Change detection outputs:
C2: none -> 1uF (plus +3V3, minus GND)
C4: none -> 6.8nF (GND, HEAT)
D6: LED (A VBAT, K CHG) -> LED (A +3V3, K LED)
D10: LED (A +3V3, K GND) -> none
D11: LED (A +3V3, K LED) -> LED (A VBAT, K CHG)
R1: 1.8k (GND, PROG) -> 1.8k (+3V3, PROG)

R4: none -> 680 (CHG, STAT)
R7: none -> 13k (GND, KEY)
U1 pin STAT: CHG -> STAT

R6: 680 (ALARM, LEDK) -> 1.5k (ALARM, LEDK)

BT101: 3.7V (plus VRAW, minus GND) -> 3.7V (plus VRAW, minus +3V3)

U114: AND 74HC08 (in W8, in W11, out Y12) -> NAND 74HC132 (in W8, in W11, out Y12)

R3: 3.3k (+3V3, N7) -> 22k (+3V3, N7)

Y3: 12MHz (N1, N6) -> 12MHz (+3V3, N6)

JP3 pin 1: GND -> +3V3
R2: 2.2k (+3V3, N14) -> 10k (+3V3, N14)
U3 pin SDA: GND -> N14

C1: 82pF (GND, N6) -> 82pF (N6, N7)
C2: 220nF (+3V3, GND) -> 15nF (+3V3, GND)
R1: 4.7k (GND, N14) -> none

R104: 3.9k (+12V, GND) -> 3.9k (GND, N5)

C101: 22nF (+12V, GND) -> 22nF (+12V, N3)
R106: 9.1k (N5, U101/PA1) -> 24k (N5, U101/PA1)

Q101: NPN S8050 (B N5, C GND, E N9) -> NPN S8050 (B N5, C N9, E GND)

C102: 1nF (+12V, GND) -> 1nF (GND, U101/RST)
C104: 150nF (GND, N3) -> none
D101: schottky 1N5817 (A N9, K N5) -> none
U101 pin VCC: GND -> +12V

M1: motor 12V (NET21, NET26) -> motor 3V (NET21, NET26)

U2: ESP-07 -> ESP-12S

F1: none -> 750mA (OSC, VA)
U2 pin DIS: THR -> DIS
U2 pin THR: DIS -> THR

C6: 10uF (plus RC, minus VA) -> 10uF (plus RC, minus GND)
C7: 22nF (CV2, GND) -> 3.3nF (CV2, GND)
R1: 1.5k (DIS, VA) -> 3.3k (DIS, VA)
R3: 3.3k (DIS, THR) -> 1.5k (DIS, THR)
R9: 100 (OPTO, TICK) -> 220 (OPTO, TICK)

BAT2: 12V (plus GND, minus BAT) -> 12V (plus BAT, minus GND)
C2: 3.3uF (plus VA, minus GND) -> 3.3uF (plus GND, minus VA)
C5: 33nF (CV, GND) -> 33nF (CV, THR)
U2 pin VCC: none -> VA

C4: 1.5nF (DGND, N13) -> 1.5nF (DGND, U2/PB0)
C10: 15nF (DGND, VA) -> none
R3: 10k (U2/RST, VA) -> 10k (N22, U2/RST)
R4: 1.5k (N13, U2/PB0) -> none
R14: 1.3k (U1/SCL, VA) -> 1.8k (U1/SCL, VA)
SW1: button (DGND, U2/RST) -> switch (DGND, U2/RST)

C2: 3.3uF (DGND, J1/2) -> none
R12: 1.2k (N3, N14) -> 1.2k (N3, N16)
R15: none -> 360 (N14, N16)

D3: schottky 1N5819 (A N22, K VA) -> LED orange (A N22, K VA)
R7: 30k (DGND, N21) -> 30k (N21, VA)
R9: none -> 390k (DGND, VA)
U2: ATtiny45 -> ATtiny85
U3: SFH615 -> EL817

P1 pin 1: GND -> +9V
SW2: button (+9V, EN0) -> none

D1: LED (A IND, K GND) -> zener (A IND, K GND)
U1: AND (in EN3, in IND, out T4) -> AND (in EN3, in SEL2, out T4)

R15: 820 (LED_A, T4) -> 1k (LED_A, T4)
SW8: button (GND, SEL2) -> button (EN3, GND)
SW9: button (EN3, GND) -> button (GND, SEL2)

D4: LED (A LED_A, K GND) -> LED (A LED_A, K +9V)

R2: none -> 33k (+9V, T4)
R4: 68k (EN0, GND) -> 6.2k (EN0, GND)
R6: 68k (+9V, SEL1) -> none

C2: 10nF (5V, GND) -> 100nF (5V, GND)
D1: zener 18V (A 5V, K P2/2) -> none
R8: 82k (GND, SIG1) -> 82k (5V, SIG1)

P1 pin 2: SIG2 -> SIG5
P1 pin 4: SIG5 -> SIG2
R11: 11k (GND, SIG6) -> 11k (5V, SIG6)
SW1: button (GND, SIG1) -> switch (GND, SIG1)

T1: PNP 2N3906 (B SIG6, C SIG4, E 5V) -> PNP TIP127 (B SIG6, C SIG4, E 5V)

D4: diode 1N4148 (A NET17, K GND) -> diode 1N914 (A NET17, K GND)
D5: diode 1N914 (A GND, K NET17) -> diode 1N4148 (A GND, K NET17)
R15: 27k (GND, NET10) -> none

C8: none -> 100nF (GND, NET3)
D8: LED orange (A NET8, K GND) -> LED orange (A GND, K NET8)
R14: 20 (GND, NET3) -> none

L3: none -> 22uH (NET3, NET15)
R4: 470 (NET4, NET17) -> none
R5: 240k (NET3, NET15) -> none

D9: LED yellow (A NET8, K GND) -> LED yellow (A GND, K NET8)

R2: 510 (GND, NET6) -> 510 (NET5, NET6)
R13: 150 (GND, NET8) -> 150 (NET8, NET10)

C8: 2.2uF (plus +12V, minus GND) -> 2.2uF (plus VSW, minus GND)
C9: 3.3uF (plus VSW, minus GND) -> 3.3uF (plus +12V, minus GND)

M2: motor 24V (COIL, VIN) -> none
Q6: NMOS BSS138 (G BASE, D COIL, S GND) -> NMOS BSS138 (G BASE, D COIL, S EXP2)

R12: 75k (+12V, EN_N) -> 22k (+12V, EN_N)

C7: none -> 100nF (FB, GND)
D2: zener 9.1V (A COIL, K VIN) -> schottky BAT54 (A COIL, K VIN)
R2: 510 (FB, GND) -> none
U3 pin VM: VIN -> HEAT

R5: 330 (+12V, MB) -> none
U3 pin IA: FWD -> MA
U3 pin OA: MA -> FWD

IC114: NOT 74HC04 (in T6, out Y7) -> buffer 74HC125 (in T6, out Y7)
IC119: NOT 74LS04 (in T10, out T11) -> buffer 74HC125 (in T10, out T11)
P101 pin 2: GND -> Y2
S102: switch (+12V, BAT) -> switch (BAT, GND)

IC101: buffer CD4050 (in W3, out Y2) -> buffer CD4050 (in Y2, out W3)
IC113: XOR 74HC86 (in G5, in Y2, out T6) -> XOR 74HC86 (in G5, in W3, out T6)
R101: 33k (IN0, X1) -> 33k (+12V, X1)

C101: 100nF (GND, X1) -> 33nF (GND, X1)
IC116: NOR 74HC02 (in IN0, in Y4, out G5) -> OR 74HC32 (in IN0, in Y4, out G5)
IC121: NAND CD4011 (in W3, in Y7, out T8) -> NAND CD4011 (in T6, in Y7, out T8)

§ AIM OF THE EXERCISE:
Please restate only the opening stretch of the records above: every line from the first through the one containing "R104: 3.9k (+12V, GND) -> 3.9k (GND, N5)", exactly as written.

§ EXERCISE SOLUTION:
C2: none -> 1uF (plus +3V3, minus GND)
C4: none -> 6.8nF (GND, HEAT)
D6: LED (A VBAT, K CHG) -> LED (A +3V3, K LED)
D10: LED (A +3V3, K GND) -> none
D11: LED (A +3V3, K LED) -> LED (A VBAT, K CHG)
R1: 1.8k (GND, PROG) -> 1.8k (+3V3, PROG)

R4: none -> 680 (CHG, STAT)
R7: none -> 13k (GND, KEY)
U1 pin STAT: CHG -> STAT

R6: 680 (ALARM, LEDK) -> 1.5k (ALARM, LEDK)

BT101: 3.7V (plus VRAW, minus GND) -> 3.7V (plus VRAW, minus +3V3)

U114: AND 74HC08 (in W8, in W11, out Y12) -> NAND 74HC132 (in W8, in W11, out Y12)

R3: 3.3k (+3V3, N7) -> 22k (+3V3, N7)

Y3: 12MHz (N1, N6) -> 12MHz (+3V3, N6)

JP3 pin 1: GND -> +3V3
R2: 2.2k (+3V3, N14) -> 10k (+3V3, N14)
U3 pin SDA: GND -> N14

C1: 82pF (GND, N6) -> 82pF (N6, N7)
C2: 220nF (+3V3, GND) -> 15nF (+3V3, GND)
R1: 4.7k (GND, N14) -> none

R104: 3.9k (+12V, GND) -> 3.9k (GND, N5)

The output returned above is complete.